==== GIVEN DATA
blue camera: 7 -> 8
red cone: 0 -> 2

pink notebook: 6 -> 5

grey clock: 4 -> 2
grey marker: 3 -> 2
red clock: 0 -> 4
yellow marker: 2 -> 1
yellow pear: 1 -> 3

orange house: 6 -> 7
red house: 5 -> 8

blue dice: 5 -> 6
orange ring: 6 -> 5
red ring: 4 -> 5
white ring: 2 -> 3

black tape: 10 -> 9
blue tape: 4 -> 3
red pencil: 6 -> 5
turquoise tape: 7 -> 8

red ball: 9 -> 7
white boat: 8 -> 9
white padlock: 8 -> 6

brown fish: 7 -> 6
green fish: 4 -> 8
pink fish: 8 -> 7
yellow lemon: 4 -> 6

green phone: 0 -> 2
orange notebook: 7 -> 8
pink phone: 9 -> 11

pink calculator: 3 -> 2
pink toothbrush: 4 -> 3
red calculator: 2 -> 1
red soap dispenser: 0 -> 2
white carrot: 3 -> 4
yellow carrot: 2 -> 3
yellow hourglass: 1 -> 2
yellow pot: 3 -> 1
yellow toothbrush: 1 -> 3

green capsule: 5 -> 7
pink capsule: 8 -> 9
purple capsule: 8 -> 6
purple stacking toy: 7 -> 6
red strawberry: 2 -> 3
========
* [WHAT YOU HAVE TO DO]: Nothing may be left out. Copy each line of the listing exactly.

* [SOLUTION TO THE EXERCISE]:
blue camera: 7 -> 8
red cone: 0 -> 2

pink notebook: 6 -> 5

grey clock: 4 -> 2
grey marker: 3 -> 2
red clock: 0 -> 4
yellow marker: 2 -> 1
yellow pear: 1 -> 3

orange house: 6 -> 7
red house: 5 -> 8

blue dice: 5 -> 6
orange ring: 6 -> 5
red ring: 4 -> 5
white ring: 2 -> 3

black tape: 10 -> 9
blue tape: 4 -> 3
red pencil: 6 -> 5
turquoise tape: 7 -> 8

red ball: 9 -> 7
white boat: 8 -> 9
white padlock: 8 -> 6

brown fish: 7 -> 6
green fish: 4 -> 8
pink fish: 8 -> 7
yellow lemon: 4 -> 6

green phone: 0 -> 2
orange notebook: 7 -> 8
pink phone: 9 -> 11

pink calculator: 3 -> 2
pink toothbrush: 4 -> 3
red calculator: 2 -> 1
red soap dispenser: 0 -> 2
white carrot: 3 -> 4
yellow carrot: 2 -> 3
yellow hourglass: 1 -> 2
yellow pot: 3 -> 1
yellow toothbrush: 1 -> 3

green capsule: 5 -> 7
pink capsule: 8 -> 9
purple capsule: 8 -> 6
purple stacking toy: 7 -> 6
red strawberry: 2 -> 3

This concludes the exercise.